● **The request**
Pick out every line of the material below that contains the word "alto", and copy each one. Case counts.

● **Stored records**
◇ ◇ ◇

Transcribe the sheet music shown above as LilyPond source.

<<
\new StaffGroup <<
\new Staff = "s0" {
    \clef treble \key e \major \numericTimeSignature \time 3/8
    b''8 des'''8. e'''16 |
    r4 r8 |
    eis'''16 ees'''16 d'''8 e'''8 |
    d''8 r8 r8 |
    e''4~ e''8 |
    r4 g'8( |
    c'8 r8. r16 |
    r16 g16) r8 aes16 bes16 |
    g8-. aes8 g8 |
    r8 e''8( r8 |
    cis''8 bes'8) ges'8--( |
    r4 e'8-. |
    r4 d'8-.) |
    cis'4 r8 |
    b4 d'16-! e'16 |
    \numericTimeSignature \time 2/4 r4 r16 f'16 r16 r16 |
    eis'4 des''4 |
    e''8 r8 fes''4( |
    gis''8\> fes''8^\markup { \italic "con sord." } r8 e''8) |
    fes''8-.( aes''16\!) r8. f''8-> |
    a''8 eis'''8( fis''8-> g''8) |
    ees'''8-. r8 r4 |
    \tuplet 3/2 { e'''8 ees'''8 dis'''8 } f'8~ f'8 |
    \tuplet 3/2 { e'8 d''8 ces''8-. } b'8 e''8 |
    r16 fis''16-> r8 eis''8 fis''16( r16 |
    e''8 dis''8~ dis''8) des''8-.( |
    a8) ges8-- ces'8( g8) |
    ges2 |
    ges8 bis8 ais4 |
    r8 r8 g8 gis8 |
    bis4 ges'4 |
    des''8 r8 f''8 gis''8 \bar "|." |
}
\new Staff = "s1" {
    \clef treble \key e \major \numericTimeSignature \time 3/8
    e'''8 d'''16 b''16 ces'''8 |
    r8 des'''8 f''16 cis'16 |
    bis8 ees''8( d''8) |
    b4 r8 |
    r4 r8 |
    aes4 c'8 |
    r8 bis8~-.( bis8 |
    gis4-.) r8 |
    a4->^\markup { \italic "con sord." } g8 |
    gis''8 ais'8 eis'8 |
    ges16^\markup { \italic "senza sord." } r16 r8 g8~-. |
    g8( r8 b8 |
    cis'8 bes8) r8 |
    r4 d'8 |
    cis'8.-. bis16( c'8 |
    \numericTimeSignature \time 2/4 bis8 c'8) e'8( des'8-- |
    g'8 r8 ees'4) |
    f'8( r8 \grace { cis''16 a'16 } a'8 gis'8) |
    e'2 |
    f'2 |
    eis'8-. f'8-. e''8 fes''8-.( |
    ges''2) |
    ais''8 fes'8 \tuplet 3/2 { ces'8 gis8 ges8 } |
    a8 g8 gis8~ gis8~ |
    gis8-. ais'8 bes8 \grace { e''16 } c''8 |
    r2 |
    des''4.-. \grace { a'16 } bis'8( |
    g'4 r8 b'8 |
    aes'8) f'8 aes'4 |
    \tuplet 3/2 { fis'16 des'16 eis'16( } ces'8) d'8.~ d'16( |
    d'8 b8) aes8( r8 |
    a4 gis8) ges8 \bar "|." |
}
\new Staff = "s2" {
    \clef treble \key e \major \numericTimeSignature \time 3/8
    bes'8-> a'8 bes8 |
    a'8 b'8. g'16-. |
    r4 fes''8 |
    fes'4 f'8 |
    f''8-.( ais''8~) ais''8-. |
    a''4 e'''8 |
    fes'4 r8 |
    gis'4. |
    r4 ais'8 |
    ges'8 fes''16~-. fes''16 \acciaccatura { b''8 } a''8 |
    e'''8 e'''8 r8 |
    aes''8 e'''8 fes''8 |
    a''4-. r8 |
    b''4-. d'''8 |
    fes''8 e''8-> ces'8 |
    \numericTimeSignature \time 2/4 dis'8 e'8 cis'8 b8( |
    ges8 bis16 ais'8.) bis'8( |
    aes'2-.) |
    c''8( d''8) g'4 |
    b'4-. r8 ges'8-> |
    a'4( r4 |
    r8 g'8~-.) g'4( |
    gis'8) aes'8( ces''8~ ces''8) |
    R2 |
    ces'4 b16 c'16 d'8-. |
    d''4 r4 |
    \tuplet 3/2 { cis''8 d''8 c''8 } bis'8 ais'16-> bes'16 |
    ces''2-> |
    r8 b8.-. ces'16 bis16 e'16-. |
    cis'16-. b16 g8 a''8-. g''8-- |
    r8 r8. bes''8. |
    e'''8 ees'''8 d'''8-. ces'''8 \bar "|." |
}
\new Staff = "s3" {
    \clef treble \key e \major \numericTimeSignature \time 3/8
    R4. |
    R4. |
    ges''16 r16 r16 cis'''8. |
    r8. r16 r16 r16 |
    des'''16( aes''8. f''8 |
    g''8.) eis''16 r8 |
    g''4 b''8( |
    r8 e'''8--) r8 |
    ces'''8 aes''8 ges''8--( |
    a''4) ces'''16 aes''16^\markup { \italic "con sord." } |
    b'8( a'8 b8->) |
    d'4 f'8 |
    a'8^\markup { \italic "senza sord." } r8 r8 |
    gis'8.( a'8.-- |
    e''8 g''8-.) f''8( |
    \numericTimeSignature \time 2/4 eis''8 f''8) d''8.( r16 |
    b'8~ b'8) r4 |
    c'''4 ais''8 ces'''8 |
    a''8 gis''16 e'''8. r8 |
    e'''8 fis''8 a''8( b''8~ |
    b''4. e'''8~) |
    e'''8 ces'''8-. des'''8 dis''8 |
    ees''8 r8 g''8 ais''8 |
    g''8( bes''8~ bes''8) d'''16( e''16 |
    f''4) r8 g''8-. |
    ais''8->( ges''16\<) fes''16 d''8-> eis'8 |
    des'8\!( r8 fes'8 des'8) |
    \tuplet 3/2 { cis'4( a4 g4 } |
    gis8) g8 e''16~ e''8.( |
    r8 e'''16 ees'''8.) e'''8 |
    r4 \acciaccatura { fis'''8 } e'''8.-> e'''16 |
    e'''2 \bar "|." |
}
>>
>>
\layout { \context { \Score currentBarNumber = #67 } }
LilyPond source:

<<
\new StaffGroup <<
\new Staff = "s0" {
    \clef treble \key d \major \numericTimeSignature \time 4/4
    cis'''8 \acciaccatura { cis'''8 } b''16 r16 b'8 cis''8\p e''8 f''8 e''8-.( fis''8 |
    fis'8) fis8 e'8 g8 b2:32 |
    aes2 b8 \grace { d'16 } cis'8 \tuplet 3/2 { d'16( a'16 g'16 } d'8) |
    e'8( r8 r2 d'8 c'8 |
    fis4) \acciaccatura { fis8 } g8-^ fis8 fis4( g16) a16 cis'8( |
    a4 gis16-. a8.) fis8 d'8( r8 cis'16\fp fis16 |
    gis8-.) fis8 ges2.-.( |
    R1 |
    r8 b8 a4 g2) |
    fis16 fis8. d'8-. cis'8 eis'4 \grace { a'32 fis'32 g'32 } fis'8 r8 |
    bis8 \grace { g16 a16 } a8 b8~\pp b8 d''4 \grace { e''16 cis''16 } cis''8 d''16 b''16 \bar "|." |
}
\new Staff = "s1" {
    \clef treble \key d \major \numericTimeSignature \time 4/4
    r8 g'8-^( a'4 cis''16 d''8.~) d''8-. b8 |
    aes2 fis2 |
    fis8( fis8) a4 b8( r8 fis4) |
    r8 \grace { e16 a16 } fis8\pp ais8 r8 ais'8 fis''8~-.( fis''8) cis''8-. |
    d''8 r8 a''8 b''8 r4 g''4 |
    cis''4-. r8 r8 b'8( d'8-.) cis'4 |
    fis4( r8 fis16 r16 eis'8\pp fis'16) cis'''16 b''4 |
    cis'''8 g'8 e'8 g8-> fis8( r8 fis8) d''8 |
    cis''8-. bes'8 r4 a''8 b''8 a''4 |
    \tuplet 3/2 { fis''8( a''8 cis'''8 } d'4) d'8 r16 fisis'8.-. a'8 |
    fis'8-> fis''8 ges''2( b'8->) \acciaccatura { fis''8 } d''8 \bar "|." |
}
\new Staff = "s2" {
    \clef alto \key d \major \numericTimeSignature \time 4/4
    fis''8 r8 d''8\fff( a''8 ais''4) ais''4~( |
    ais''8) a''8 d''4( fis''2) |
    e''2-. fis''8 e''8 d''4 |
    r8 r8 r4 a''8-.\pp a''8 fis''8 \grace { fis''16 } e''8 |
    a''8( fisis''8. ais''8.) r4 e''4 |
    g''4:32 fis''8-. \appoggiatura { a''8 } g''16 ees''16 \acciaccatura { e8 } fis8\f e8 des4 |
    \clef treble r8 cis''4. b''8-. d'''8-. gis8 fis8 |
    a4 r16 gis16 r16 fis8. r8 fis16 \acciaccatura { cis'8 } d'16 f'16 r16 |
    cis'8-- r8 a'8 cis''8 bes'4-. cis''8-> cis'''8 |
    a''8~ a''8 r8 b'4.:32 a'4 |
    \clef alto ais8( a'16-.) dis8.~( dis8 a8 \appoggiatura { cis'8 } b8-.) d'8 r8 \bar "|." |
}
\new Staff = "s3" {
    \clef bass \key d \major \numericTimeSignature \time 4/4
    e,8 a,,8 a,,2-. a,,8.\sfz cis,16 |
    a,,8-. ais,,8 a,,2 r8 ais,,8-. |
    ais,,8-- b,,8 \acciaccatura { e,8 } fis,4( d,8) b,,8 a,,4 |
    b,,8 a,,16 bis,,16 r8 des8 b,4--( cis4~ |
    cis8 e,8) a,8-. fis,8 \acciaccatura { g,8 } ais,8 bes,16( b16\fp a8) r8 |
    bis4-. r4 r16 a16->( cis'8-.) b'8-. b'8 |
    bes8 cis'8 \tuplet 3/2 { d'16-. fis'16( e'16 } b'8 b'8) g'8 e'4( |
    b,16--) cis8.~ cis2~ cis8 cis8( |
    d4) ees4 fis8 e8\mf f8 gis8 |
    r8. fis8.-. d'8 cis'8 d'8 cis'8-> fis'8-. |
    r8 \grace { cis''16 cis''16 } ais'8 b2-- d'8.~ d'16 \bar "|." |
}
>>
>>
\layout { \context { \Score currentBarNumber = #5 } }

◇ ◇ ◇

● **Written solution**
    \clef alto \key d \major \numericTimeSignature \time 4/4
    \clef alto ais8( a'16-.) dis8.~( dis8 a8 \appoggiatura { cis'8 } b8-.) d'8 r8 \bar "|." |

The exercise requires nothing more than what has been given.